= What you have to do =
Write out the full listing exactly as given, minus the images.

= Provided material =

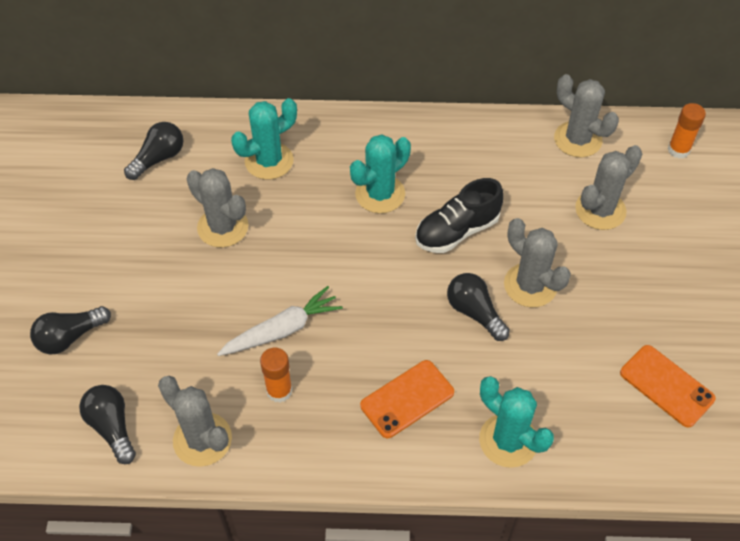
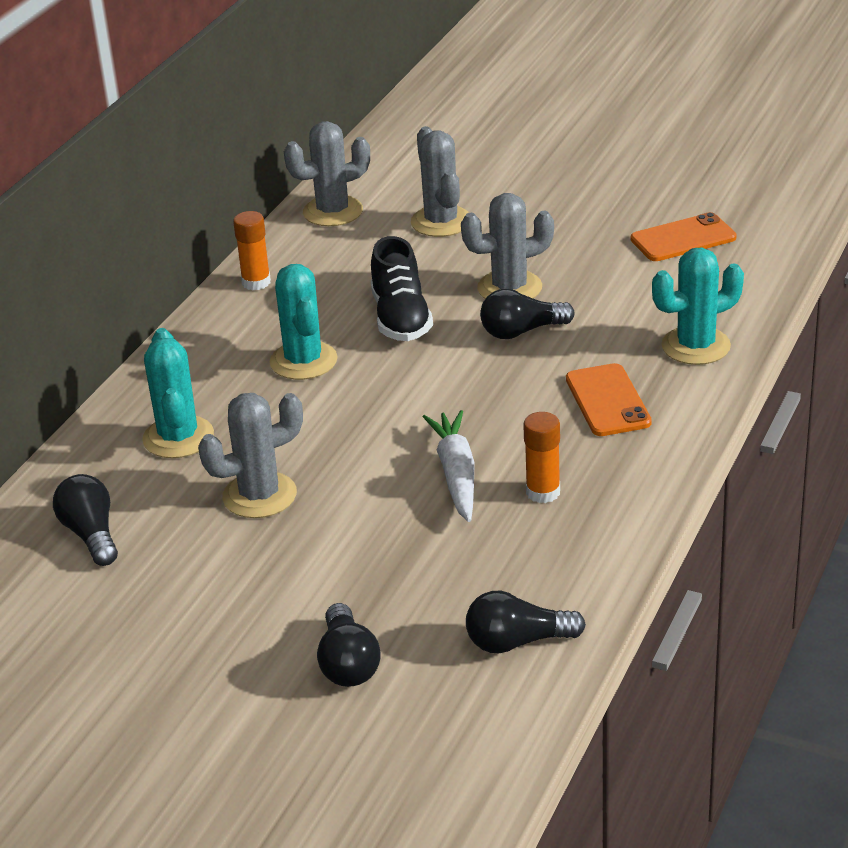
camera: 65 degrees left, 20 degrees down
(202, 439) = (578, 566): grey cactus -> none
(678, 150) = (397, 157): orange glue stick -> orange glue stick (256, 282)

= Result of this exercise =
camera: 65 degrees left, 20 degrees down
(202, 439) = (578, 566): grey cactus -> none
(678, 150) = (397, 157): orange glue stick -> orange glue stick (256, 282)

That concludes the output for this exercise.